▶ Exercise data:

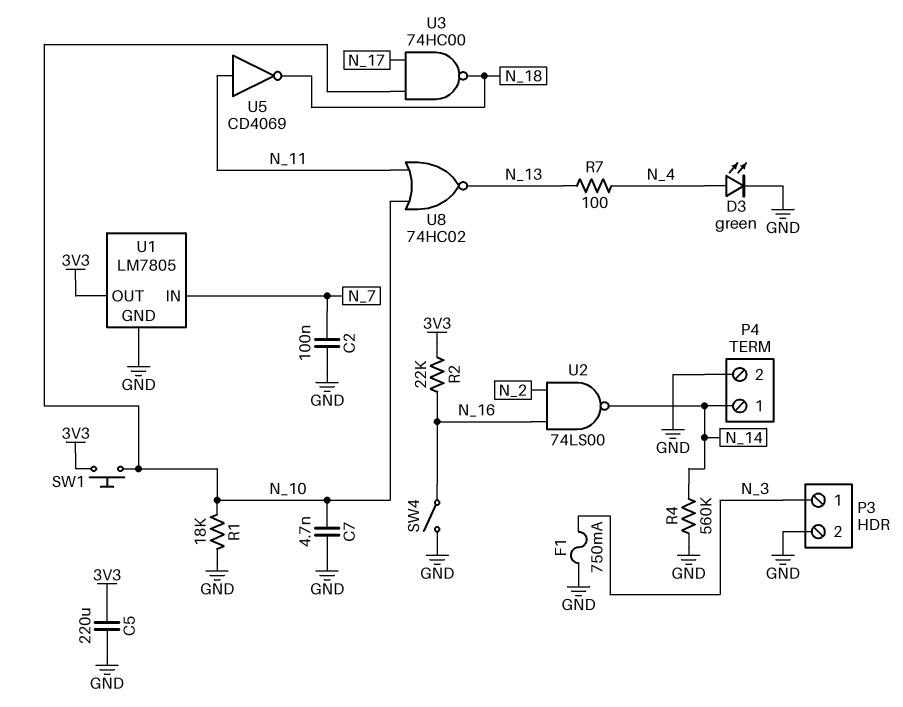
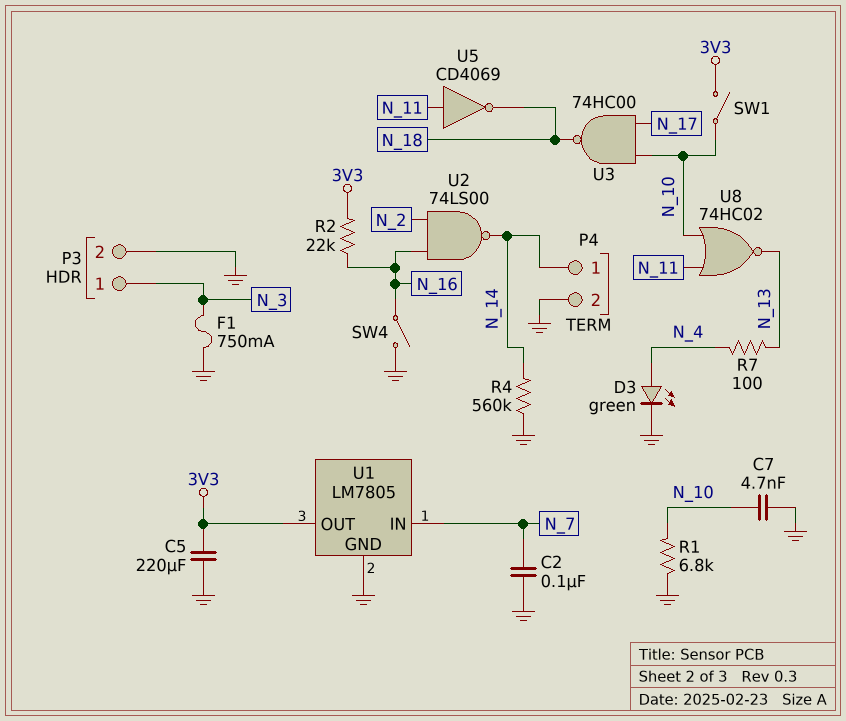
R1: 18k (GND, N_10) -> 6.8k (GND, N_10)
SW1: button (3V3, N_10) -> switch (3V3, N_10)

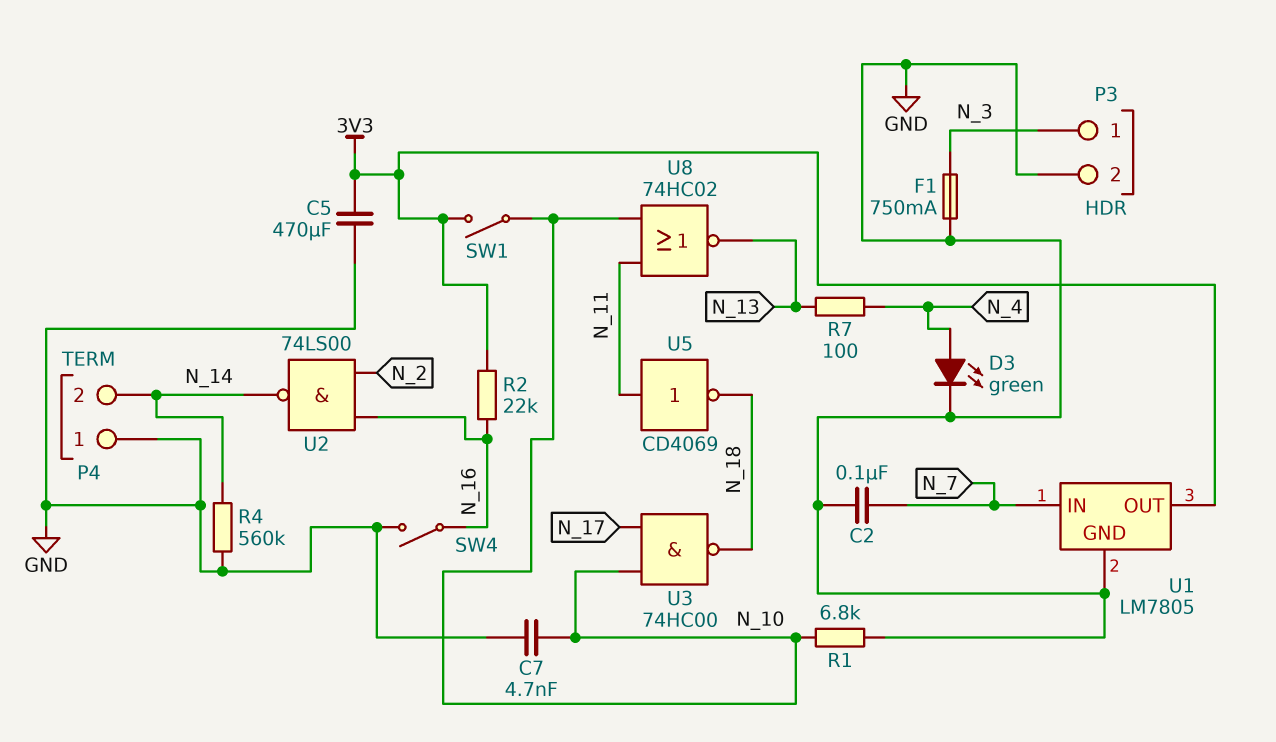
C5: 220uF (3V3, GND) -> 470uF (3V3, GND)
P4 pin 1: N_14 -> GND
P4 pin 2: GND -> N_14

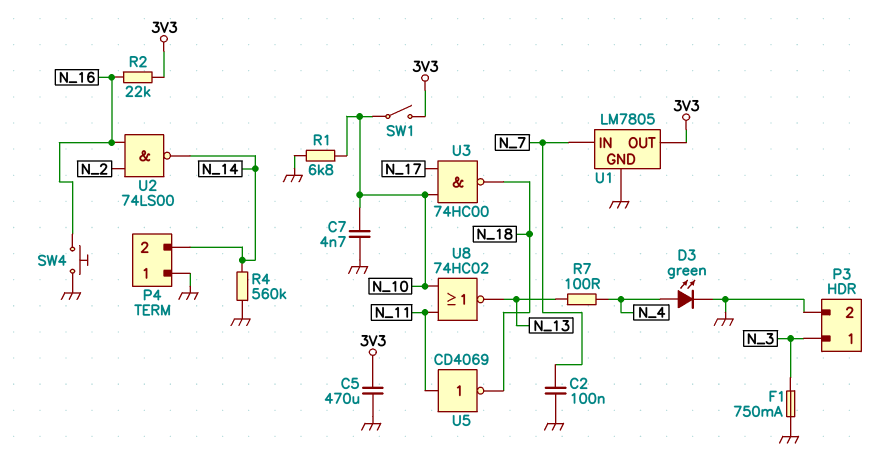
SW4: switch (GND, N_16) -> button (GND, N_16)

▶ What is needed: Reproduce the data above exactly, leaving out any picture in it.

▶ Final answer:
R1: 18k (GND, N_10) -> 6.8k (GND, N_10)
SW1: button (3V3, N_10) -> switch (3V3, N_10)

C5: 220uF (3V3, GND) -> 470uF (3V3, GND)
P4 pin 1: N_14 -> GND
P4 pin 2: GND -> N_14

SW4: switch (GND, N_16) -> button (GND, N_16)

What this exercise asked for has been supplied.